RECORDS SHOWN:
-=-=-

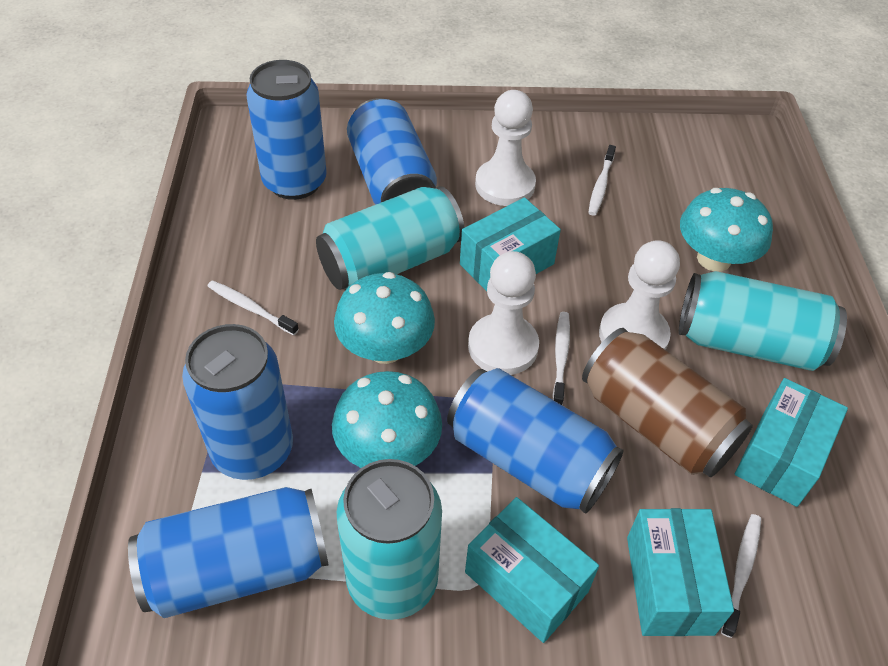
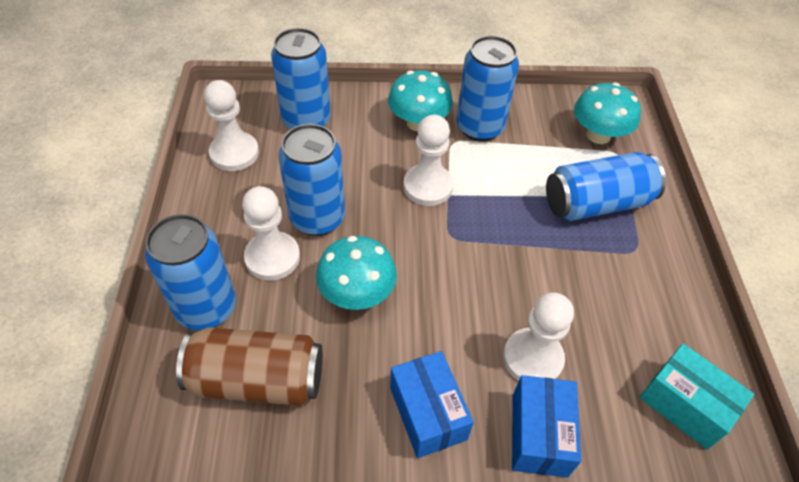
blue box: 0 -> 2
turquoise box: 4 -> 1
turquoise can: 3 -> 0
white pawn: 3 -> 4
white toothbrush: 4 -> 0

-=-=-

ACTIVITY: Reproduce the data word for word, excluding its pictures.

RESULT OF THE TASK:
blue box: 0 -> 2
turquoise box: 4 -> 1
turquoise can: 3 -> 0
white pawn: 3 -> 4
white toothbrush: 4 -> 0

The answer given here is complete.